» What this task involves
Please restate each line of the data below exactly. Omit all images.

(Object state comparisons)
++++++
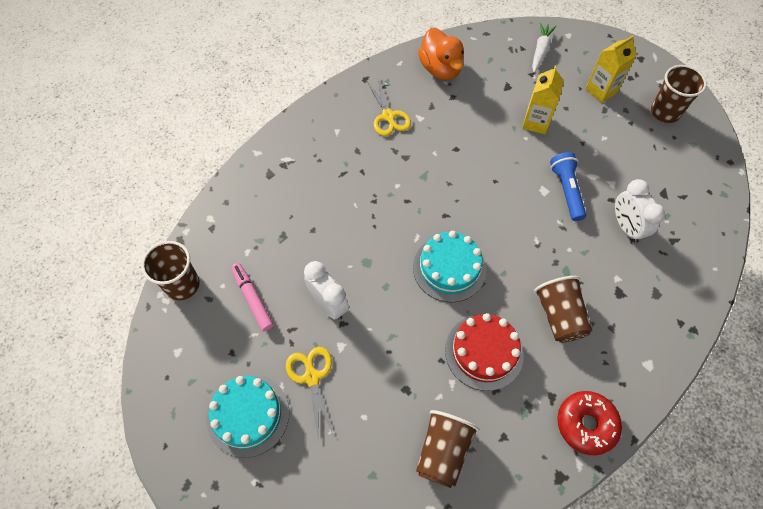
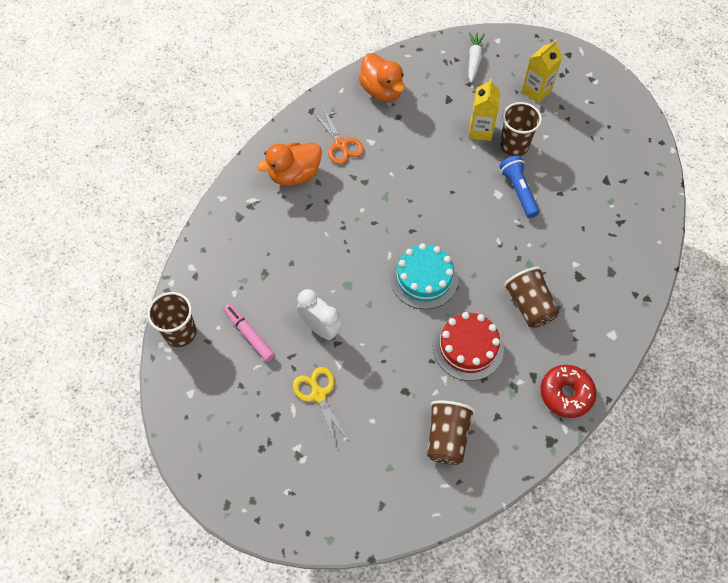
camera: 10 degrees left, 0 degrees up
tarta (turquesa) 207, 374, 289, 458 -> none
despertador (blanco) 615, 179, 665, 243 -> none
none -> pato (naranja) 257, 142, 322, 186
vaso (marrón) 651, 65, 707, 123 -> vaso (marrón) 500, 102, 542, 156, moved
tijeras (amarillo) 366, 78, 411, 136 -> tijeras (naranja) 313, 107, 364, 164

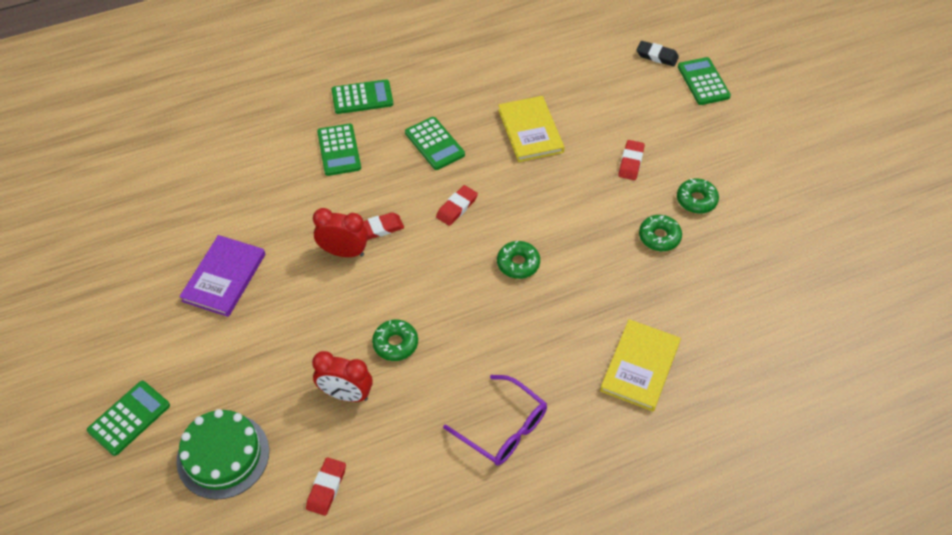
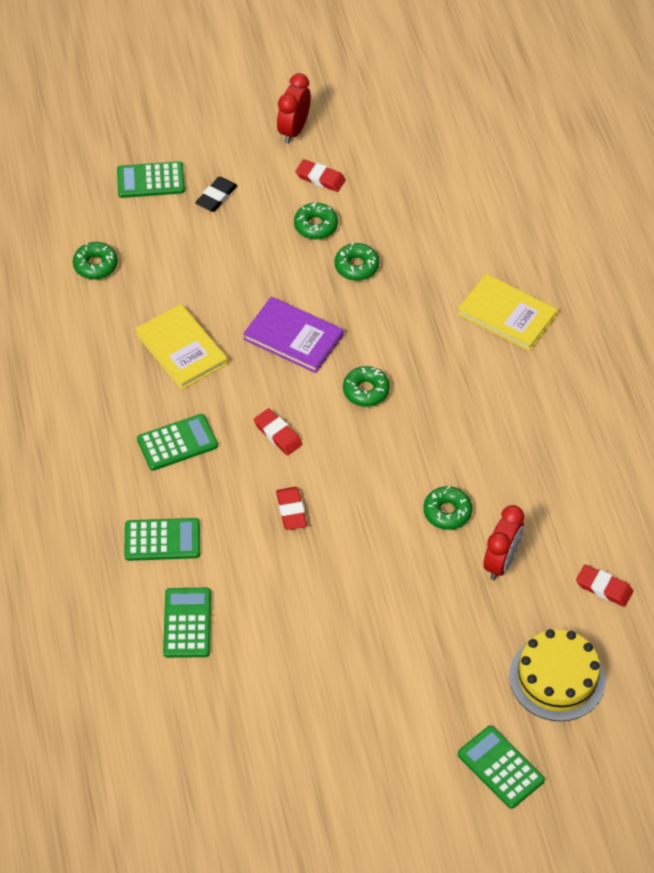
camera: 80 degrees left, 0 degrees up
gafas (morado) 443, 375, 547, 466 -> none
none -> rosquilla (verde) 73, 242, 118, 280
libro (morado) 179, 235, 265, 317 -> libro (morado) 243, 297, 343, 373, moved
despertador (rojo) 313, 208, 368, 257 -> despertador (rojo) 277, 73, 311, 144, moved
calculadora (verde) 332, 79, 393, 114 -> calculadora (verde) 163, 588, 211, 658, moved
goma de borrar (rojo) 618, 140, 645, 180 -> goma de borrar (rojo) 295, 159, 346, 192, moved
goma de borrar (negro) 637, 41, 679, 66 -> goma de borrar (negro) 195, 177, 238, 212, moved
tarta (verde) 176, 409, 269, 500 -> tarta (amarillo) 509, 629, 606, 721
libro (amarillo) 498, 96, 564, 162 -> libro (amarillo) 135, 304, 228, 390, 60 degrees clockwise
++++++
» Task result
camera: 10 degrees left, 0 degrees up
tarta (turquesa) 207, 374, 289, 458 -> none
despertador (blanco) 615, 179, 665, 243 -> none
none -> pato (naranja) 257, 142, 322, 186
vaso (marrón) 651, 65, 707, 123 -> vaso (marrón) 500, 102, 542, 156, moved
tijeras (amarillo) 366, 78, 411, 136 -> tijeras (naranja) 313, 107, 364, 164

camera: 80 degrees left, 0 degrees up
gafas (morado) 443, 375, 547, 466 -> none
none -> rosquilla (verde) 73, 242, 118, 280
libro (morado) 179, 235, 265, 317 -> libro (morado) 243, 297, 343, 373, moved
despertador (rojo) 313, 208, 368, 257 -> despertador (rojo) 277, 73, 311, 144, moved
calculadora (verde) 332, 79, 393, 114 -> calculadora (verde) 163, 588, 211, 658, moved
goma de borrar (rojo) 618, 140, 645, 180 -> goma de borrar (rojo) 295, 159, 346, 192, moved
goma de borrar (negro) 637, 41, 679, 66 -> goma de borrar (negro) 195, 177, 238, 212, moved
tarta (verde) 176, 409, 269, 500 -> tarta (amarillo) 509, 629, 606, 721
libro (amarillo) 498, 96, 564, 162 -> libro (amarillo) 135, 304, 228, 390, 60 degrees clockwise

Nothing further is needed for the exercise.